**What you will do**. Extract the lines from the first line of the records below through the line containing "R12: none -> 47k (SIG6, SIG8)", inclusive, and reproduce them exactly as written.

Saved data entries
*** Block opens ***
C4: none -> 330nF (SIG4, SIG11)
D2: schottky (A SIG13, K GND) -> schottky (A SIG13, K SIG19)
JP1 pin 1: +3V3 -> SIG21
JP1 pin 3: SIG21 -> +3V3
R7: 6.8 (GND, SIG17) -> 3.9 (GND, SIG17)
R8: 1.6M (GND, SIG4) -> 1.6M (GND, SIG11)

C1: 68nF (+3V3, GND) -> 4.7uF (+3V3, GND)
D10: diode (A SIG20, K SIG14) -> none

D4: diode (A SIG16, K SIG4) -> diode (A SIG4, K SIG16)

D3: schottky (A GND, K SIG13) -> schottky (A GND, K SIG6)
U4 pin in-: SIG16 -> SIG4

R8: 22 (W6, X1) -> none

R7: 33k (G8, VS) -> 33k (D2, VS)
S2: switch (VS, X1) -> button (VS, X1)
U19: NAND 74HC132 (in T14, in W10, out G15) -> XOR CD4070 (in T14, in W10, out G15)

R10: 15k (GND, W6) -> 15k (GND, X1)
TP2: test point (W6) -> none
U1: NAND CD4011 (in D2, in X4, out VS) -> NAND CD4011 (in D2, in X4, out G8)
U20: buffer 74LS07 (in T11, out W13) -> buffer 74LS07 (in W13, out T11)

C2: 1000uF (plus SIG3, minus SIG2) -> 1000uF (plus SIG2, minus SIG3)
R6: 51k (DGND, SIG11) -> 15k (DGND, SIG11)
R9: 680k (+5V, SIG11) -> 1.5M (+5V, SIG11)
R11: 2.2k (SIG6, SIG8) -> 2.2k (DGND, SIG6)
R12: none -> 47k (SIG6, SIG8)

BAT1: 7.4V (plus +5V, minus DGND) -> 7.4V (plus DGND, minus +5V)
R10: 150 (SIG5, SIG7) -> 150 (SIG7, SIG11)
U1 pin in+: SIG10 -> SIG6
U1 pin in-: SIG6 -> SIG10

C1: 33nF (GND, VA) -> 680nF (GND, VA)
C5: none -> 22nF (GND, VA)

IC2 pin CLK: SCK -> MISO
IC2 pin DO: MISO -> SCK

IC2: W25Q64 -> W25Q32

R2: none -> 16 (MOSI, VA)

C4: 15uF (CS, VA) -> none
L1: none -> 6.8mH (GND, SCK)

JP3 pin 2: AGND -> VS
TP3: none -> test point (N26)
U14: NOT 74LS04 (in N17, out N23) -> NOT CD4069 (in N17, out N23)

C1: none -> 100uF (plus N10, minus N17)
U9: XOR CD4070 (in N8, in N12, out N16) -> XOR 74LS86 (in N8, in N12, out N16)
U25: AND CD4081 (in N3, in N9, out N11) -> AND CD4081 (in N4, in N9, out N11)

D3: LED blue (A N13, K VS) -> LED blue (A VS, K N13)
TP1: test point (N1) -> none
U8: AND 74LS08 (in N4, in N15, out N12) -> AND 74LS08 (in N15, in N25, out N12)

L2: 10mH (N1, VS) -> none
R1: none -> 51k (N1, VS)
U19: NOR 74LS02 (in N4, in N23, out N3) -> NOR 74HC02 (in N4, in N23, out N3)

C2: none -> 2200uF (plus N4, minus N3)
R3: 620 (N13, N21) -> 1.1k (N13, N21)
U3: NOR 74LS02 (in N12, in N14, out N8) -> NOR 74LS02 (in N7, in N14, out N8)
*** Block closes ***
**Result for this task**.
C4: none -> 330nF (SIG4, SIG11)
D2: schottky (A SIG13, K GND) -> schottky (A SIG13, K SIG19)
JP1 pin 1: +3V3 -> SIG21
JP1 pin 3: SIG21 -> +3V3
R7: 6.8 (GND, SIG17) -> 3.9 (GND, SIG17)
R8: 1.6M (GND, SIG4) -> 1.6M (GND, SIG11)

C1: 68nF (+3V3, GND) -> 4.7uF (+3V3, GND)
D10: diode (A SIG20, K SIG14) -> none

D4: diode (A SIG16, K SIG4) -> diode (A SIG4, K SIG16)

D3: schottky (A GND, K SIG13) -> schottky (A GND, K SIG6)
U4 pin in-: SIG16 -> SIG4

R8: 22 (W6, X1) -> none

R7: 33k (G8, VS) -> 33k (D2, VS)
S2: switch (VS, X1) -> button (VS, X1)
U19: NAND 74HC132 (in T14, in W10, out G15) -> XOR CD4070 (in T14, in W10, out G15)

R10: 15k (GND, W6) -> 15k (GND, X1)
TP2: test point (W6) -> none
U1: NAND CD4011 (in D2, in X4, out VS) -> NAND CD4011 (in D2, in X4, out G8)
U20: buffer 74LS07 (in T11, out W13) -> buffer 74LS07 (in W13, out T11)

C2: 1000uF (plus SIG3, minus SIG2) -> 1000uF (plus SIG2, minus SIG3)
R6: 51k (DGND, SIG11) -> 15k (DGND, SIG11)
R9: 680k (+5V, SIG11) -> 1.5M (+5V, SIG11)
R11: 2.2k (SIG6, SIG8) -> 2.2k (DGND, SIG6)
R12: none -> 47k (SIG6, SIG8)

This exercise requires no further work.